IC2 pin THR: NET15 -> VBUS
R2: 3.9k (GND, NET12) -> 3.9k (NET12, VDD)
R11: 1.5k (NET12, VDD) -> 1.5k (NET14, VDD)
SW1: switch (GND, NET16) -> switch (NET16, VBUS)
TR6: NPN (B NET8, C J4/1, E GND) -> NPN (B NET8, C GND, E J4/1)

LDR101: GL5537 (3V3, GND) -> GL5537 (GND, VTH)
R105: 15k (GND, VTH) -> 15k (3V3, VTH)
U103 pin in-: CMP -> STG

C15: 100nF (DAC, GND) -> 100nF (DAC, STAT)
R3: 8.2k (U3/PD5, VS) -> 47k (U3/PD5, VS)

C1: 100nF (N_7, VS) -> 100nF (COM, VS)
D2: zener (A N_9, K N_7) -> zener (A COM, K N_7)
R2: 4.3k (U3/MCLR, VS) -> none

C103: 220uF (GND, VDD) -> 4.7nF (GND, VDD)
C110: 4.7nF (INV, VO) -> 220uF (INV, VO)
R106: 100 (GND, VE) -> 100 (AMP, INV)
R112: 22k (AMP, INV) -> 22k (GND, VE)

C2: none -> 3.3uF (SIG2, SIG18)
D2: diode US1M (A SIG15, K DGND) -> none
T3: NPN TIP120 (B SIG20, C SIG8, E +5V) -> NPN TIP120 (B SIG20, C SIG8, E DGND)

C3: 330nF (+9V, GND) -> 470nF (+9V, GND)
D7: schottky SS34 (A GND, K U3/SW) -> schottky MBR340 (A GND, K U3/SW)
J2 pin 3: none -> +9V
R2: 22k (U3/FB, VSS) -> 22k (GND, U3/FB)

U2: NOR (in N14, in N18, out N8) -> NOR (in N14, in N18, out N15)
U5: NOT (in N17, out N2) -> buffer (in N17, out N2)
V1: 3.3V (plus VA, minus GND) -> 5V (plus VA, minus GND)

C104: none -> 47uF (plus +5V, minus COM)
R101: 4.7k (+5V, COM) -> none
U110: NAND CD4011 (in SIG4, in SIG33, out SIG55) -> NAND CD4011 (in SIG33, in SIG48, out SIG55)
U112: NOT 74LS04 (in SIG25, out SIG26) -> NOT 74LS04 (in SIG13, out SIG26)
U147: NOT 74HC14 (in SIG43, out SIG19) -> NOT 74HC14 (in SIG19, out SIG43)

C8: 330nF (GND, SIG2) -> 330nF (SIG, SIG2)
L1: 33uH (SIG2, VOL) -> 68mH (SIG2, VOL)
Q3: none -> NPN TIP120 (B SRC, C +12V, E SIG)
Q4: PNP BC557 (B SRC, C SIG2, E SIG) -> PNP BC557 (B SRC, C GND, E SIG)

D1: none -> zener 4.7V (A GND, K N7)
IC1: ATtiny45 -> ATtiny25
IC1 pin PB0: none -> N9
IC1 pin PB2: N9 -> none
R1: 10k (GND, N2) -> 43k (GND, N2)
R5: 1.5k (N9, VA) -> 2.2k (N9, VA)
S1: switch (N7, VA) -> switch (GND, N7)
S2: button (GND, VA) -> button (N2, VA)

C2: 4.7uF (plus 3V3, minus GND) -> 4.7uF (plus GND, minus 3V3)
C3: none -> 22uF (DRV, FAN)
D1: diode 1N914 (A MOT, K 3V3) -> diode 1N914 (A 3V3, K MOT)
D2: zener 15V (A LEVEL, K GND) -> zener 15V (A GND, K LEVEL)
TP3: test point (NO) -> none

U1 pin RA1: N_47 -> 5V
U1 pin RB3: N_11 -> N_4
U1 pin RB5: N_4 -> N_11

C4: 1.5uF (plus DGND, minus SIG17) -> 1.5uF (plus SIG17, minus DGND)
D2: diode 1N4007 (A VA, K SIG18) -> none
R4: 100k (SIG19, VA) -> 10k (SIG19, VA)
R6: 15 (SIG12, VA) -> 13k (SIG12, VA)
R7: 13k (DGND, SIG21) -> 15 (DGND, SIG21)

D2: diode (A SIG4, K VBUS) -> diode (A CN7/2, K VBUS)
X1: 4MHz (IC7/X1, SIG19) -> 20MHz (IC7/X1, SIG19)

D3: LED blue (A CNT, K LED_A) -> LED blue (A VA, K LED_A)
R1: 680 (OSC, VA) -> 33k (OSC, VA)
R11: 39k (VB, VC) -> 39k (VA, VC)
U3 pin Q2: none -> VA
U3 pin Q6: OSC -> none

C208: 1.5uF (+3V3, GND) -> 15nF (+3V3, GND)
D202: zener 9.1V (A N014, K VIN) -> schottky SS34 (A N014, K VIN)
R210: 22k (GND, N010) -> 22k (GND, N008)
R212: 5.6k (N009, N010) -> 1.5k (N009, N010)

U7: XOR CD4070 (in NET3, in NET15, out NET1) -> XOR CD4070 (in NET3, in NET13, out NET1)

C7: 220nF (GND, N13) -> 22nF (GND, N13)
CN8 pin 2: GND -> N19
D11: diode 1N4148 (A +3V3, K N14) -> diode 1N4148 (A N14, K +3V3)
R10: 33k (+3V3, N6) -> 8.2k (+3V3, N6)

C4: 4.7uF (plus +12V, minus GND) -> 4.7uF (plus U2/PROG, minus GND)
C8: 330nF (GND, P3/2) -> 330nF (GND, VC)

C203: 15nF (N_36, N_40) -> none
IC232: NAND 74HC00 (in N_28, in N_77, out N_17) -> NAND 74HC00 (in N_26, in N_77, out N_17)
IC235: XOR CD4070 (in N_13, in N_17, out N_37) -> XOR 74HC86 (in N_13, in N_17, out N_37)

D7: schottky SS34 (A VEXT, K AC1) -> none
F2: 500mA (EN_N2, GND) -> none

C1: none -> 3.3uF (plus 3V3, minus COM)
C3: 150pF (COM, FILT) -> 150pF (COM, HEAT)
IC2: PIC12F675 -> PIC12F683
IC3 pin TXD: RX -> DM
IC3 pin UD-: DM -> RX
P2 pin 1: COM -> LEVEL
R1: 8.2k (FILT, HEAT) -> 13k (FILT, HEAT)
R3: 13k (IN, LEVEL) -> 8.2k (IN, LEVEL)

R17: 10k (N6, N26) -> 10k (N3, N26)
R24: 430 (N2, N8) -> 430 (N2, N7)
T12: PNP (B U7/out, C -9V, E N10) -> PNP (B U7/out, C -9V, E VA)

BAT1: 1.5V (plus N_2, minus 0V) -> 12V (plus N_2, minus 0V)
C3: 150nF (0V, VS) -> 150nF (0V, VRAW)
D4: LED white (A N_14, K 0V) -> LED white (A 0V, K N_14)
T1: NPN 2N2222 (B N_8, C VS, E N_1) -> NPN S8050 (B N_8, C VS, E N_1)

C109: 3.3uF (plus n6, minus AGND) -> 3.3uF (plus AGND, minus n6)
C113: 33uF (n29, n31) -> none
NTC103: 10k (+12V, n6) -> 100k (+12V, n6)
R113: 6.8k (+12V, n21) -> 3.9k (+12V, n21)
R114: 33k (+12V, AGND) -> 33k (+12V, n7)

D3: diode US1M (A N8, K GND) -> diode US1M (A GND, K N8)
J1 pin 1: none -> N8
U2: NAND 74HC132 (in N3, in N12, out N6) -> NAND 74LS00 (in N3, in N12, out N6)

......

*ACTIVITY*
Pull out every line of the records that includes the string "AGND".

*EXERCISE SOLUTION*
C109: 3.3uF (plus n6, minus AGND) -> 3.3uF (plus AGND, minus n6)
R114: 33k (+12V, AGND) -> 33k (+12V, n7)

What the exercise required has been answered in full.